§ TASK REQUIREMENTS: Using the listing below, print the line that contains "blue key: 3 -> 2" and each line after it, exactly as shown, through the final one.

§ GIVEN DATA:

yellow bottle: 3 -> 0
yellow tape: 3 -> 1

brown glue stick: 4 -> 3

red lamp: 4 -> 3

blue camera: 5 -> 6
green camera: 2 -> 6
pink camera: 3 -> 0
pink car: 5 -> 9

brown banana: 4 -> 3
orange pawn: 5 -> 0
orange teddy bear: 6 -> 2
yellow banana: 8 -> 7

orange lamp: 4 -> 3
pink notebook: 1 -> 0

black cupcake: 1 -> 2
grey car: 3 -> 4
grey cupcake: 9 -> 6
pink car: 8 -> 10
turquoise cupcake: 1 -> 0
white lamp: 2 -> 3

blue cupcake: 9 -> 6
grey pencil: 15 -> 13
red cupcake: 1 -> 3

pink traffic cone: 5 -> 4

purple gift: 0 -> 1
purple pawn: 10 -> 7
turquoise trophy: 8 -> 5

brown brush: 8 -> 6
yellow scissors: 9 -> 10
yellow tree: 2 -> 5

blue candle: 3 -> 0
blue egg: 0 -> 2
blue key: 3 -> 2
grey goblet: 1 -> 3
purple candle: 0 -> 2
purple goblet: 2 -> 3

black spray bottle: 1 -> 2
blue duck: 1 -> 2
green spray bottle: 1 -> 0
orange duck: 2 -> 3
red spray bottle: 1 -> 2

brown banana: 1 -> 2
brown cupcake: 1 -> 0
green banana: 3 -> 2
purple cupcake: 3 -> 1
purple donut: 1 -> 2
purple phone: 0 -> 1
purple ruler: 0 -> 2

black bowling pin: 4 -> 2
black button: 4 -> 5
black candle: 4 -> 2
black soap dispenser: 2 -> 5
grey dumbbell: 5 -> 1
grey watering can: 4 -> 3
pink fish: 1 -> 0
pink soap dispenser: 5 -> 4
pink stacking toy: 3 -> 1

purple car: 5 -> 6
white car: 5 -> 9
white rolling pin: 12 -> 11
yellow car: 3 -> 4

§ OUTPUT:
blue key: 3 -> 2
grey goblet: 1 -> 3
purple candle: 0 -> 2
purple goblet: 2 -> 3

black spray bottle: 1 -> 2
blue duck: 1 -> 2
green spray bottle: 1 -> 0
orange duck: 2 -> 3
red spray bottle: 1 -> 2

brown banana: 1 -> 2
brown cupcake: 1 -> 0
green banana: 3 -> 2
purple cupcake: 3 -> 1
purple donut: 1 -> 2
purple phone: 0 -> 1
purple ruler: 0 -> 2

black bowling pin: 4 -> 2
black button: 4 -> 5
black candle: 4 -> 2
black soap dispenser: 2 -> 5
grey dumbbell: 5 -> 1
grey watering can: 4 -> 3
pink fish: 1 -> 0
pink soap dispenser: 5 -> 4
pink stacking toy: 3 -> 1

purple car: 5 -> 6
white car: 5 -> 9
white rolling pin: 12 -> 11
yellow car: 3 -> 4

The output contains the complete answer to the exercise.